((

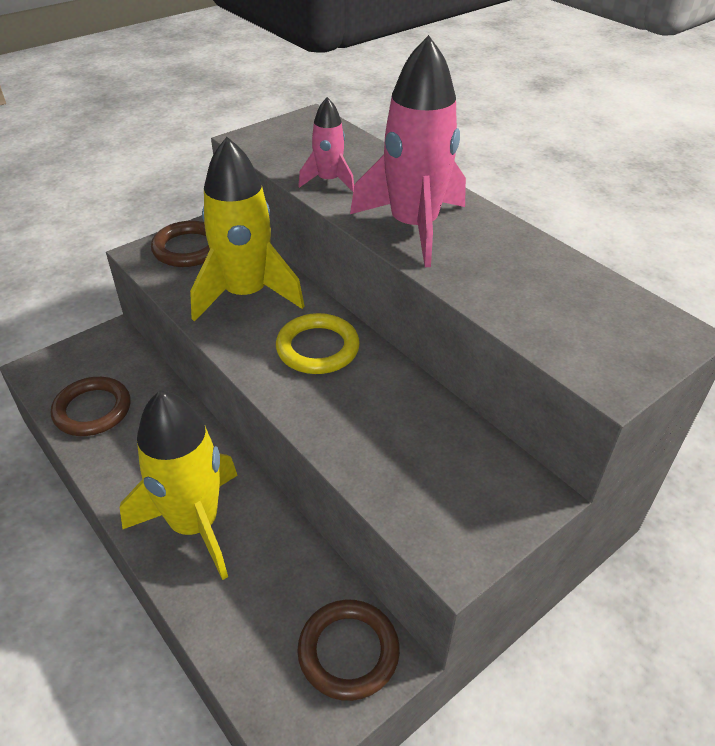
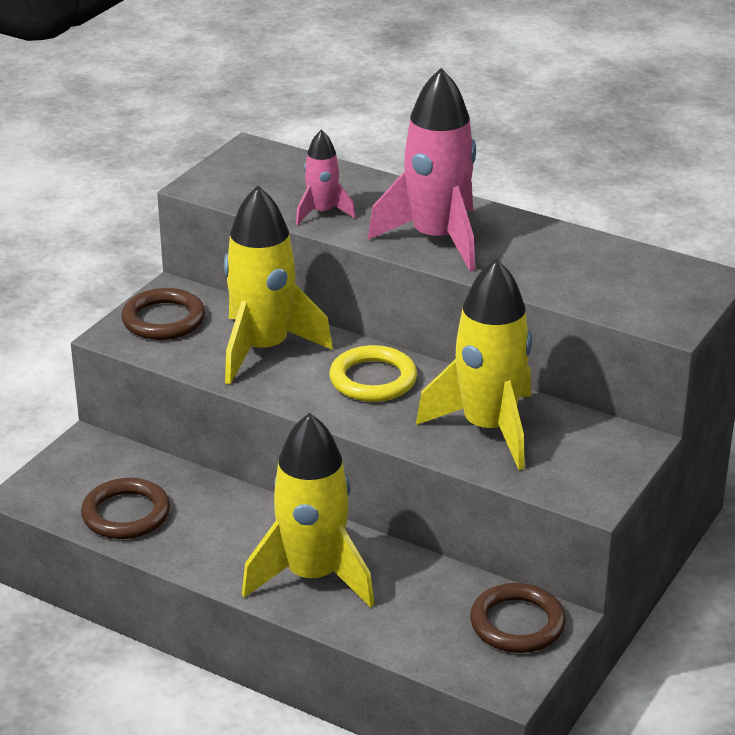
camera: 20 degrees left, 10 degrees down
(392, 432) = (488, 428): none -> yellow rocket

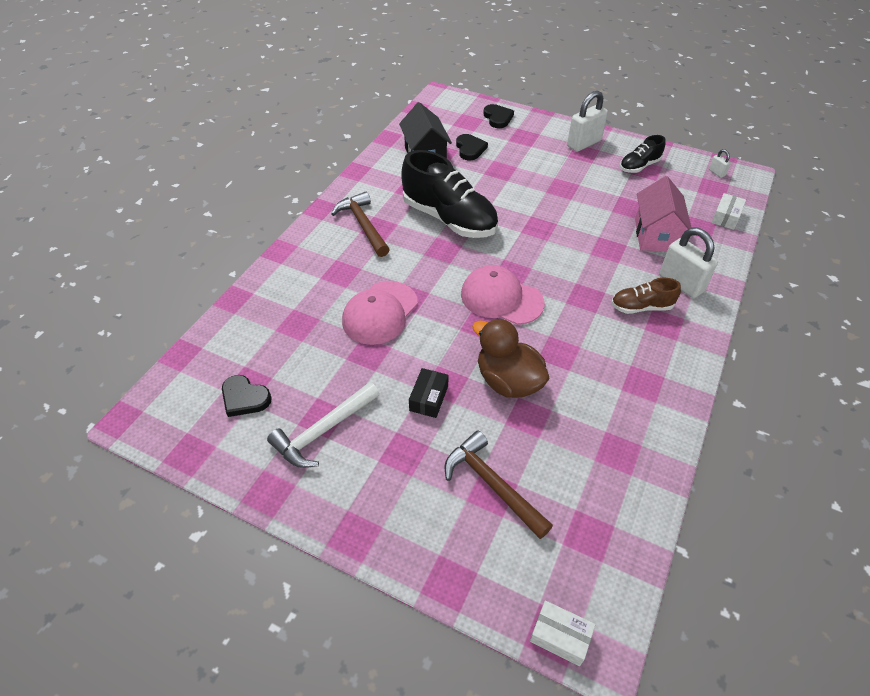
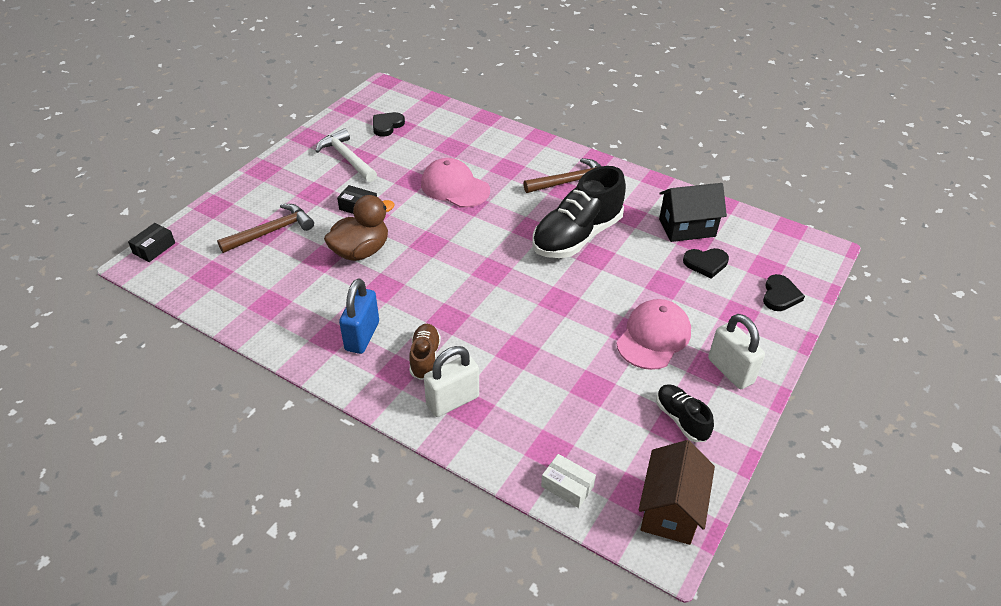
camera: 95 degrees right, 5 degrees down
(498, 118) = (780, 295): black heart -> black heart turned 60 degrees counterclockwise
(501, 298) = (457, 259): pink cap -> pink cap (653, 337)
(560, 636) = (154, 248): white box -> black box
(633, 357) = (362, 336): none -> blue padlock
(655, 235) = (537, 399): pink house -> none
(716, 173) = (670, 510): white padlock -> brown house

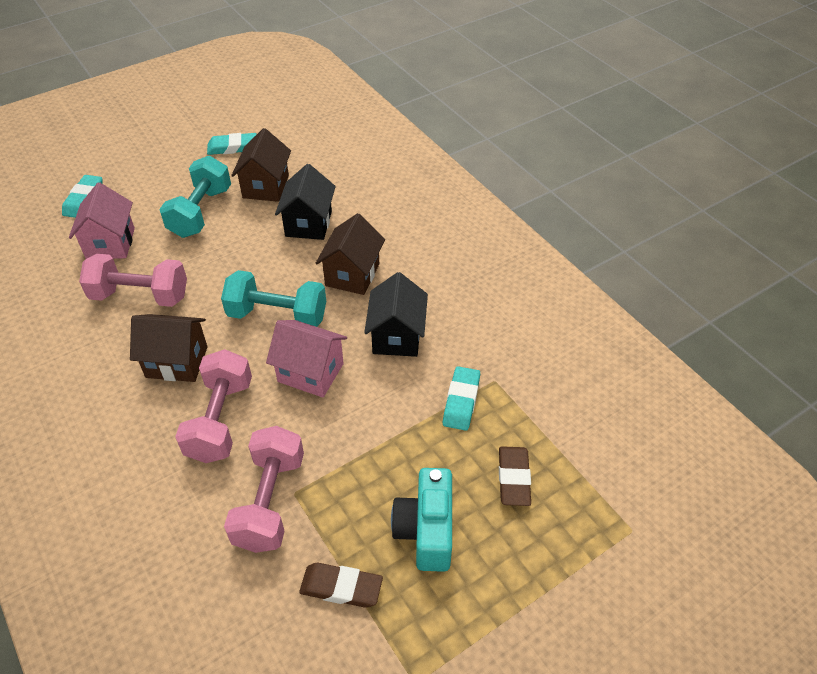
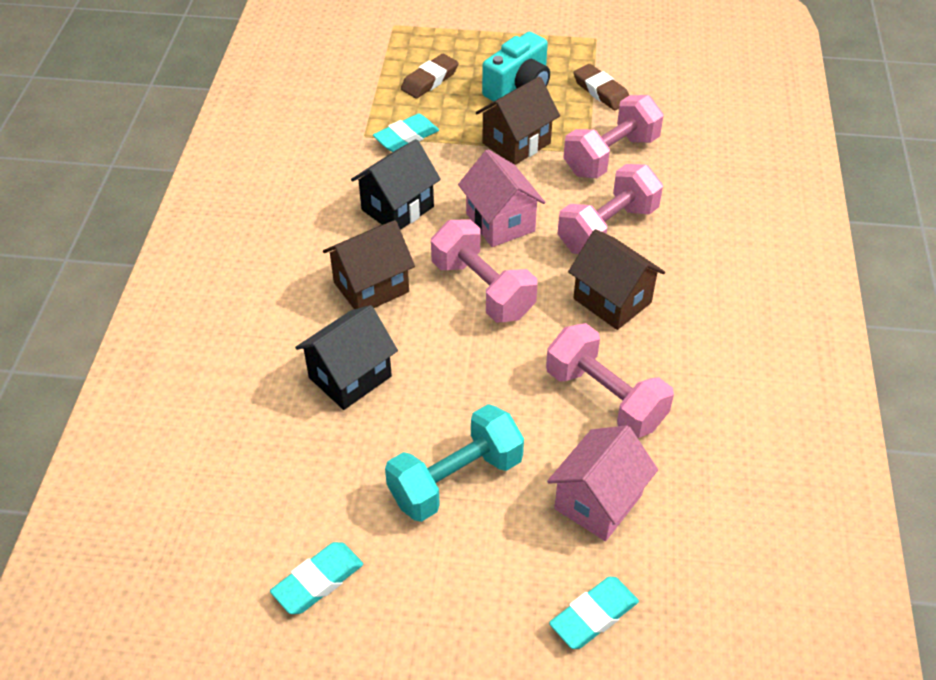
camera: 140 degrees left, 0 degrees up
(232, 147) = (318, 581): turquoise eraser -> turquoise eraser turned 75 degrees counterclockwise
(266, 186) = (343, 469): brown house -> brown house (516, 143)
(277, 316) = (482, 289): turquoise dumbbell -> pink dumbbell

))

What the task requires: Compute the number of lines in the entries above that hold the word "house"; the answer must contain nothing else.

Result for this task: 3